### EXERCISE REQUIREMENTS
Exact reproduction of all the entries is required, without any of their pictures.

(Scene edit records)
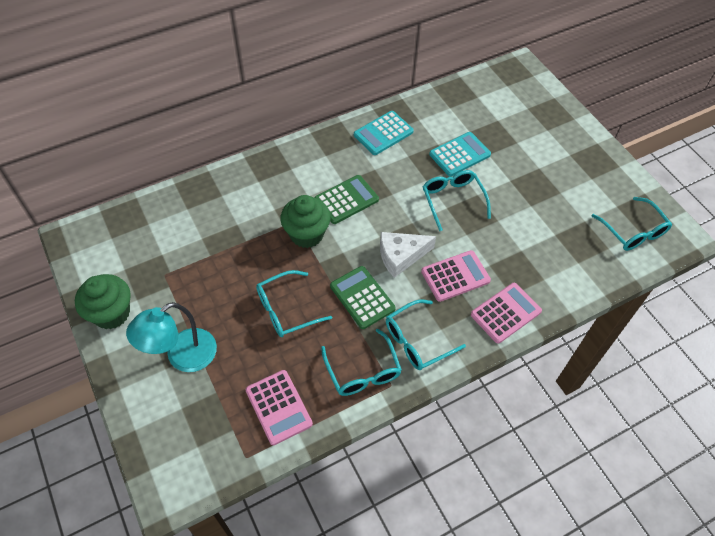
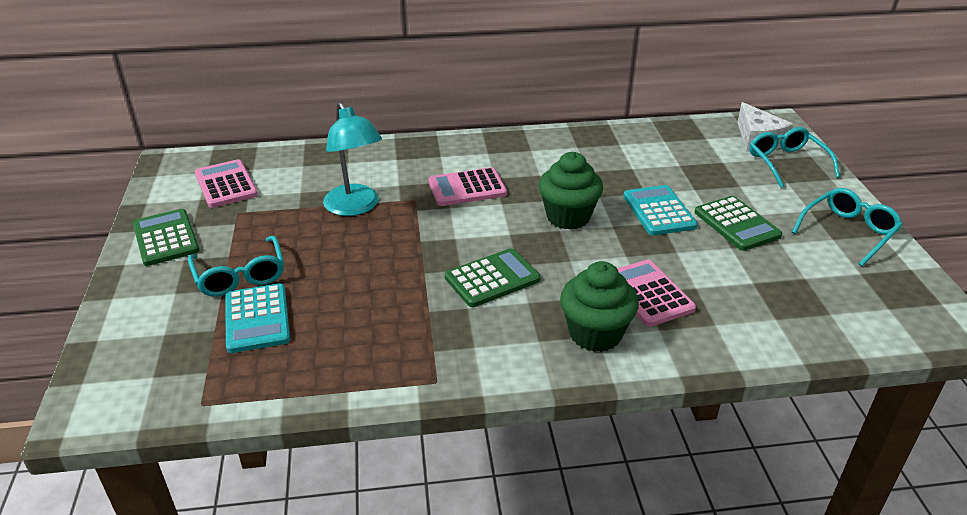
green calculator: 2 -> 3
turquoise glasses: 5 -> 3

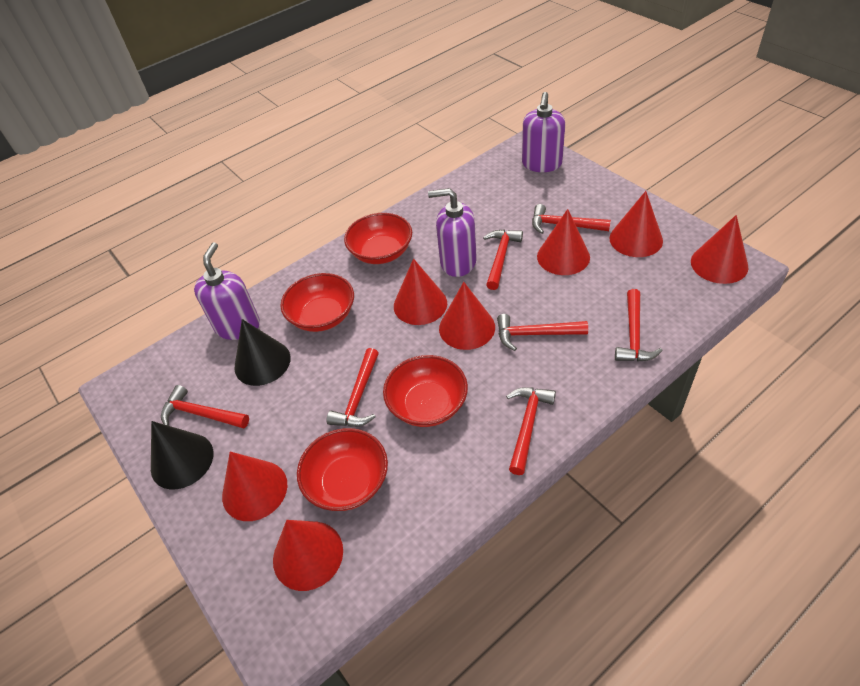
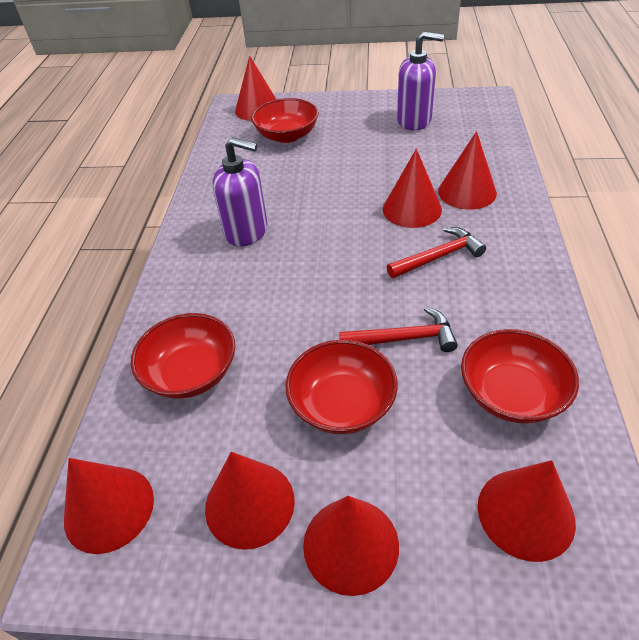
black cone: 2 -> 0
purple soap dispenser: 3 -> 2
red hammer: 7 -> 2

### EXERCISE RESULT
green calculator: 2 -> 3
turquoise glasses: 5 -> 3

black cone: 2 -> 0
purple soap dispenser: 3 -> 2
red hammer: 7 -> 2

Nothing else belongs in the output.